- Opening Delimiter -

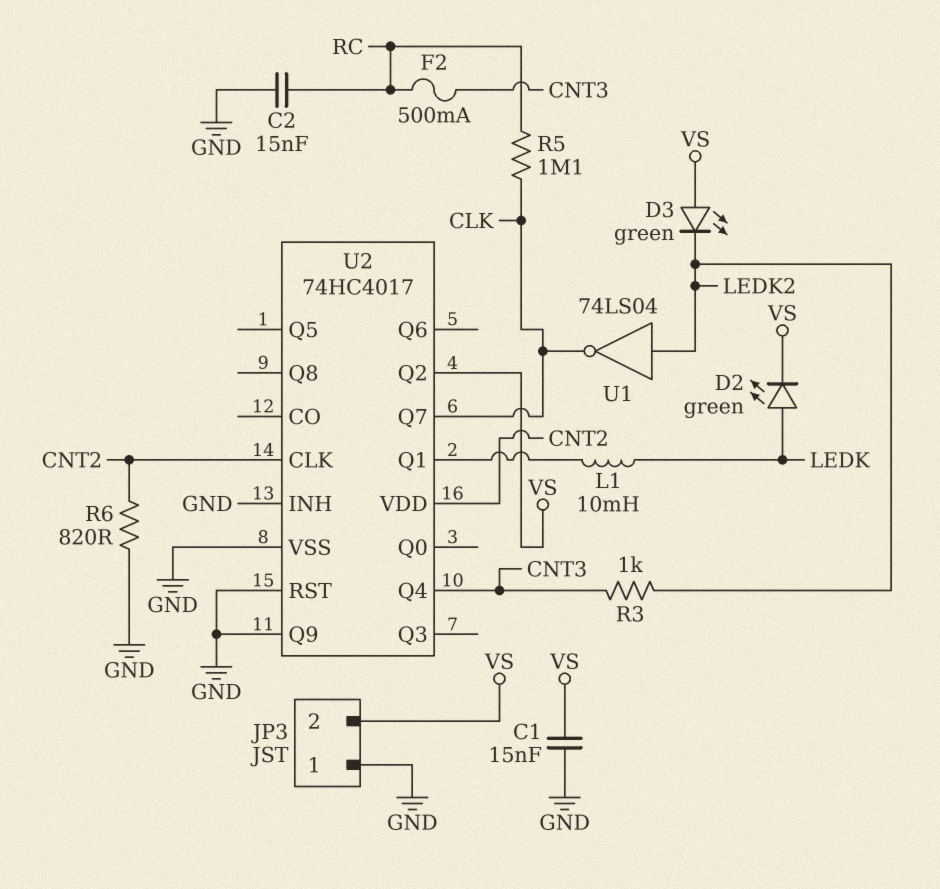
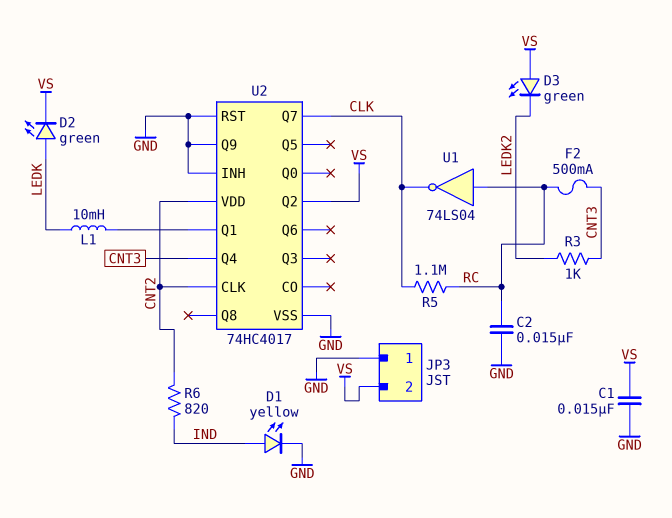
D1: none -> LED yellow (A IND, K GND)
R6: 820 (CNT2, GND) -> 820 (CNT2, IND)
U1: NOT 74LS04 (in LEDK2, out CLK) -> NOT 74LS04 (in RC, out CLK)

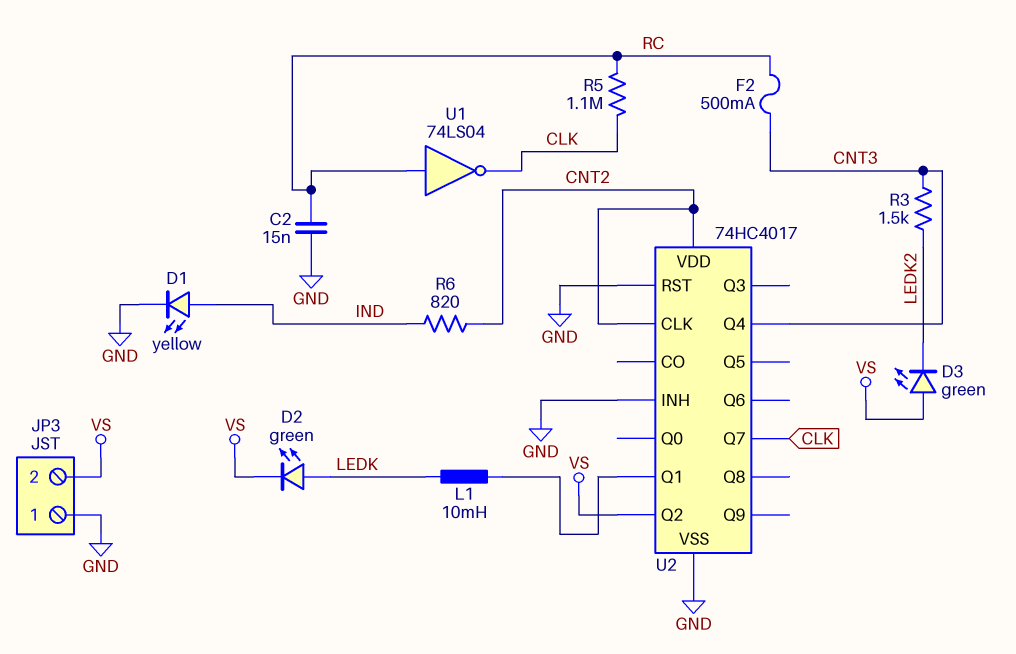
C1: 15nF (GND, VS) -> none
R3: 1k (CNT3, LEDK2) -> 1.5k (CNT3, LEDK2)
U2 pin Q9: GND -> none

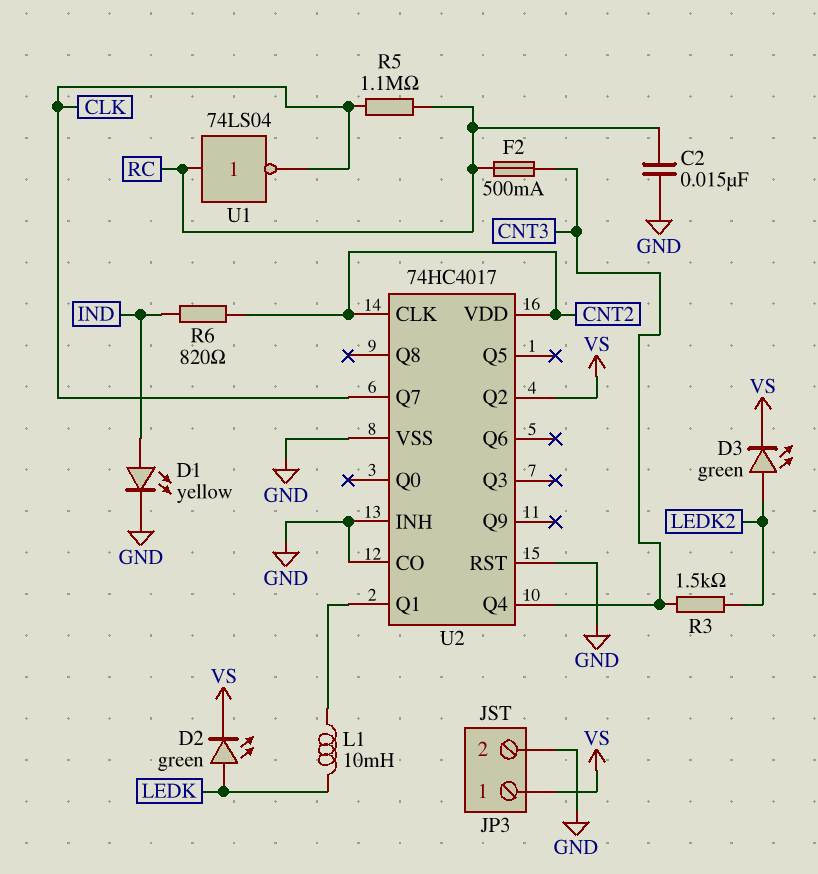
D3: LED green (A VS, K LEDK2) -> LED green (A LEDK2, K VS)
JP3 pin 1: GND -> VS
JP3 pin 2: VS -> GND
U2 pin CO: none -> GND

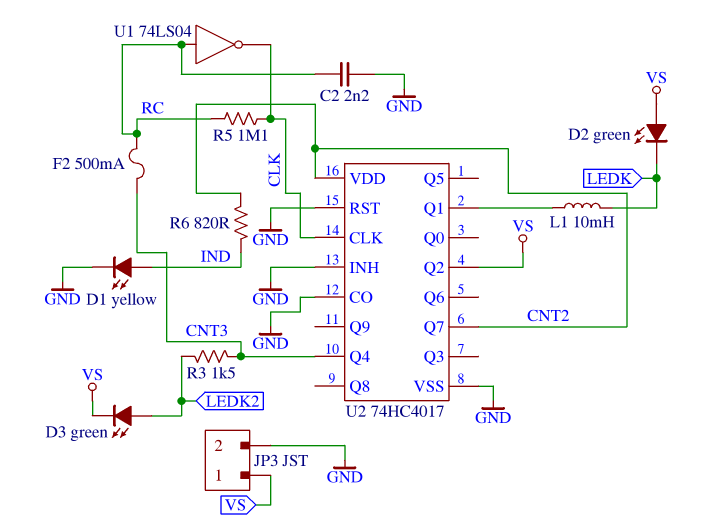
C2: 15nF (GND, RC) -> 2.2nF (GND, RC)
D2: LED green (A LEDK, K VS) -> LED green (A VS, K LEDK)
U2 pin CLK: CNT2 -> CLK
U2 pin Q7: CLK -> CNT2

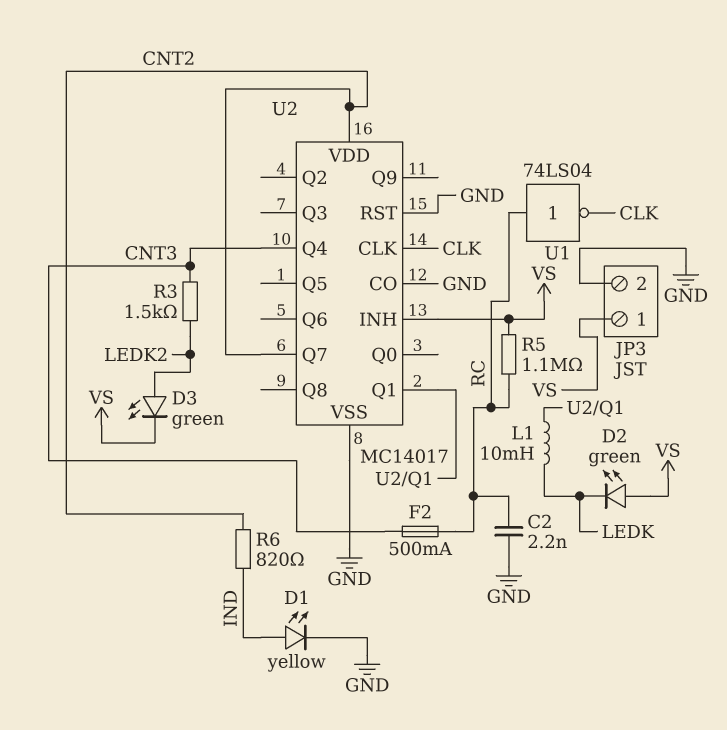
R5: 1.1M (CLK, RC) -> 1.1M (RC, VS)
U2: 74HC4017 -> MC14017
U2 pin INH: GND -> VS
U2 pin Q2: VS -> none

- Closing Delimiter -

> What the task requires: Starting at the line that holds "U2 pin CLK: CNT2 -> CLK", write out every remaining line of the material above exactly as it appears. Pictures should not be copied.

> Exercise result:
U2 pin CLK: CNT2 -> CLK
U2 pin Q7: CLK -> CNT2

R5: 1.1M (CLK, RC) -> 1.1M (RC, VS)
U2: 74HC4017 -> MC14017
U2 pin INH: GND -> VS
U2 pin Q2: VS -> none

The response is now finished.